→ Tarefa a cumprir
Atualize tudo desde o início das entradas até a linha que contém "20: (282, 270)", com ambas as pontas incluídas. Troque "top-left" por "upper-left" e mantenha todo o resto inalterado.

→ Entradas do conjunto

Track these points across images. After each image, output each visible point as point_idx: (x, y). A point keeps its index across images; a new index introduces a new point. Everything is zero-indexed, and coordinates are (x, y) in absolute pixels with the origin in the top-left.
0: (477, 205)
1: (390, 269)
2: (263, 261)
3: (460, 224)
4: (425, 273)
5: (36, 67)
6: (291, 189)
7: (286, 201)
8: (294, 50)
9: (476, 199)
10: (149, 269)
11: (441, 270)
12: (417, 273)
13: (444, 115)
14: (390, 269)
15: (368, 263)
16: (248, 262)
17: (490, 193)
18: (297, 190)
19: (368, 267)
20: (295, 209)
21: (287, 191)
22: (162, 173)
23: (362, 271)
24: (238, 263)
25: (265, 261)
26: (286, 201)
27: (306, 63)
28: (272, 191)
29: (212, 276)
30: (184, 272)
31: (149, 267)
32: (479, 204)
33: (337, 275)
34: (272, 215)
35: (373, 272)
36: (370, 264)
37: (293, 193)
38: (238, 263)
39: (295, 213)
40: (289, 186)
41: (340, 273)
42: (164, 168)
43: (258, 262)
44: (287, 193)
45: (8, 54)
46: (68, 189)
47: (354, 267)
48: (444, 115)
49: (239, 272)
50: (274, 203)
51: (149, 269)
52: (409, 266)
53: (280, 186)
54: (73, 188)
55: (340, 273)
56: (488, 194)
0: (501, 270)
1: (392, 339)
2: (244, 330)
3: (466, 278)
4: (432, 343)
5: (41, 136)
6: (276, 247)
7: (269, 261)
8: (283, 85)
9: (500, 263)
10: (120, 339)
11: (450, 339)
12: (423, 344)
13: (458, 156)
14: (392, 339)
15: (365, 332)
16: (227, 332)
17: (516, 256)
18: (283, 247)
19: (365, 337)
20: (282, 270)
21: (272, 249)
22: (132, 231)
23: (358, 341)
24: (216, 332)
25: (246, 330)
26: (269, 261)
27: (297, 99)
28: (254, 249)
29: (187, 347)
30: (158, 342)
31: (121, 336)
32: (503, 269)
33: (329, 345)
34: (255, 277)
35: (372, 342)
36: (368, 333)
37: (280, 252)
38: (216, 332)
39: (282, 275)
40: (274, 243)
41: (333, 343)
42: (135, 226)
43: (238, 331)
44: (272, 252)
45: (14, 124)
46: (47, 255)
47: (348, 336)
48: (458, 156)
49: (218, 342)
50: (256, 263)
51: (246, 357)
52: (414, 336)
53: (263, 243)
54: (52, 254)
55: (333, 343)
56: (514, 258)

→ Saída completa
Track these points across images. After each image, output each visible point as point_idx: (x, y). A point keeps its index across images; a new index introduces a new point. Everything is zero-indexed, and coordinates are (x, y) in absolute pixels with the origin in the upper-left.
0: (477, 205)
1: (390, 269)
2: (263, 261)
3: (460, 224)
4: (425, 273)
5: (36, 67)
6: (291, 189)
7: (286, 201)
8: (294, 50)
9: (476, 199)
10: (149, 269)
11: (441, 270)
12: (417, 273)
13: (444, 115)
14: (390, 269)
15: (368, 263)
16: (248, 262)
17: (490, 193)
18: (297, 190)
19: (368, 267)
20: (295, 209)
21: (287, 191)
22: (162, 173)
23: (362, 271)
24: (238, 263)
25: (265, 261)
26: (286, 201)
27: (306, 63)
28: (272, 191)
29: (212, 276)
30: (184, 272)
31: (149, 267)
32: (479, 204)
33: (337, 275)
34: (272, 215)
35: (373, 272)
36: (370, 264)
37: (293, 193)
38: (238, 263)
39: (295, 213)
40: (289, 186)
41: (340, 273)
42: (164, 168)
43: (258, 262)
44: (287, 193)
45: (8, 54)
46: (68, 189)
47: (354, 267)
48: (444, 115)
49: (239, 272)
50: (274, 203)
51: (149, 269)
52: (409, 266)
53: (280, 186)
54: (73, 188)
55: (340, 273)
56: (488, 194)
0: (501, 270)
1: (392, 339)
2: (244, 330)
3: (466, 278)
4: (432, 343)
5: (41, 136)
6: (276, 247)
7: (269, 261)
8: (283, 85)
9: (500, 263)
10: (120, 339)
11: (450, 339)
12: (423, 344)
13: (458, 156)
14: (392, 339)
15: (365, 332)
16: (227, 332)
17: (516, 256)
18: (283, 247)
19: (365, 337)
20: (282, 270)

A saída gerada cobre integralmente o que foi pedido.